- Task to complete
Return the data below unchanged, without images.

- Supplied data
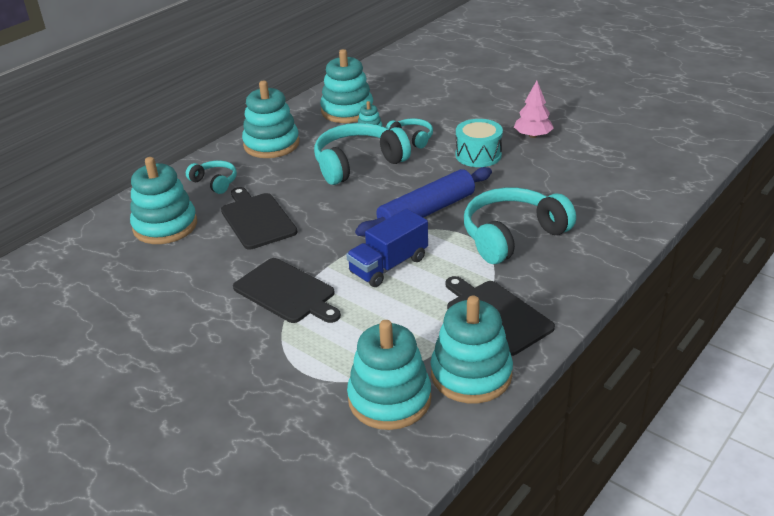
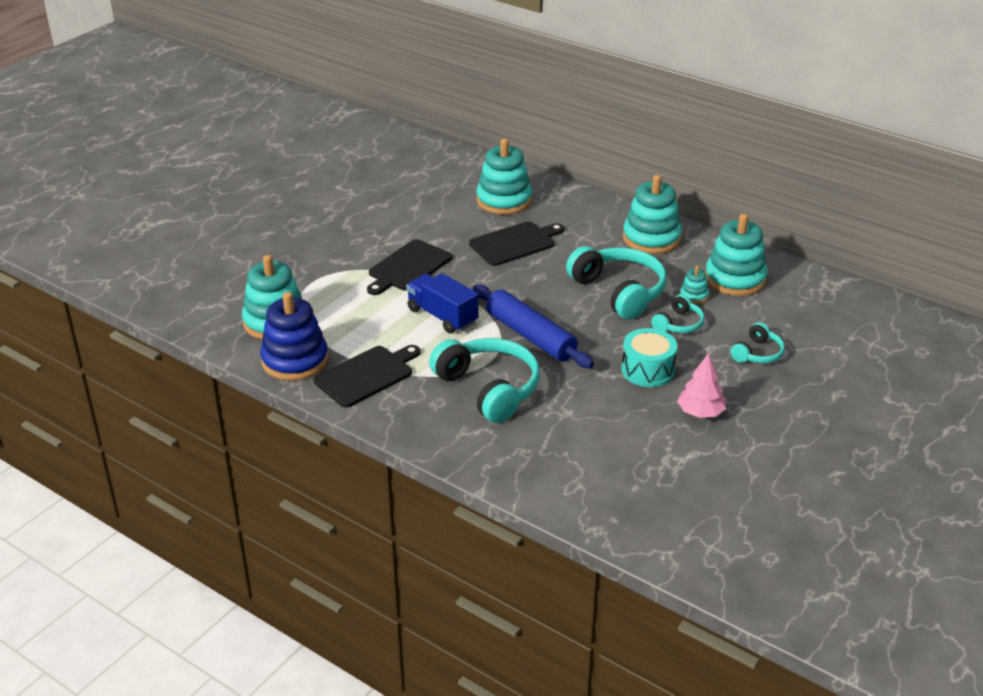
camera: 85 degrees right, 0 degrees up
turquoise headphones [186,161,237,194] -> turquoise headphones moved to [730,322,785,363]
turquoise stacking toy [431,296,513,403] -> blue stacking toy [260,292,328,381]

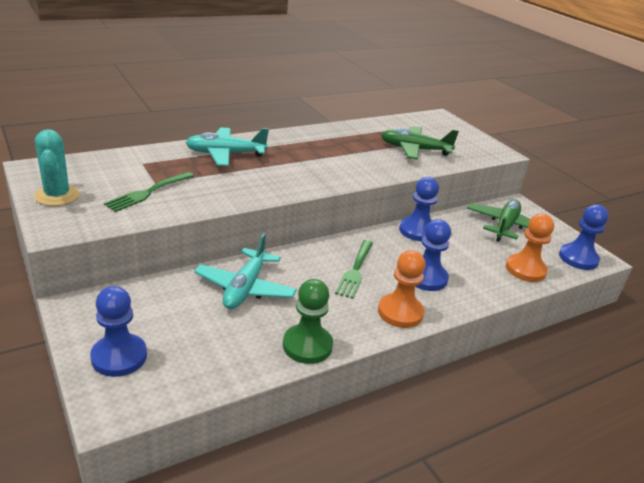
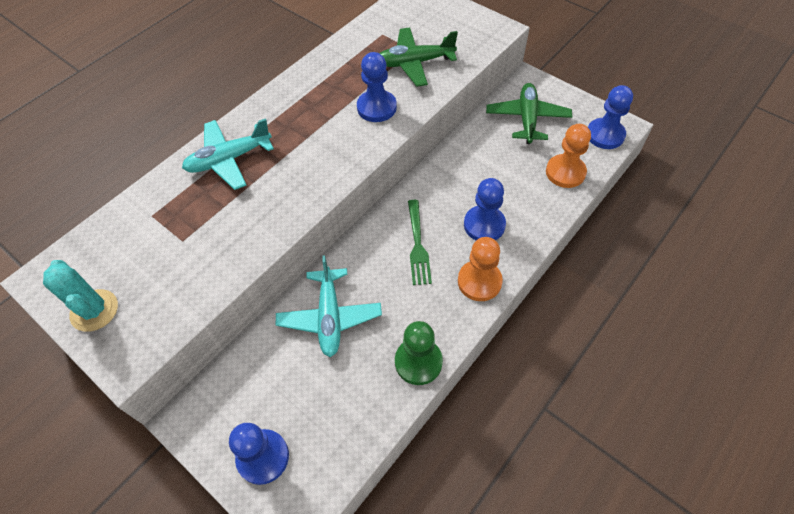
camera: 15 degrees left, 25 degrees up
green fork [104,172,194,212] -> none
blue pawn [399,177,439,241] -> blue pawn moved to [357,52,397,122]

- Output for this task
camera: 85 degrees right, 0 degrees up
turquoise headphones [186,161,237,194] -> turquoise headphones moved to [730,322,785,363]
turquoise stacking toy [431,296,513,403] -> blue stacking toy [260,292,328,381]

camera: 15 degrees left, 25 degrees up
green fork [104,172,194,212] -> none
blue pawn [399,177,439,241] -> blue pawn moved to [357,52,397,122]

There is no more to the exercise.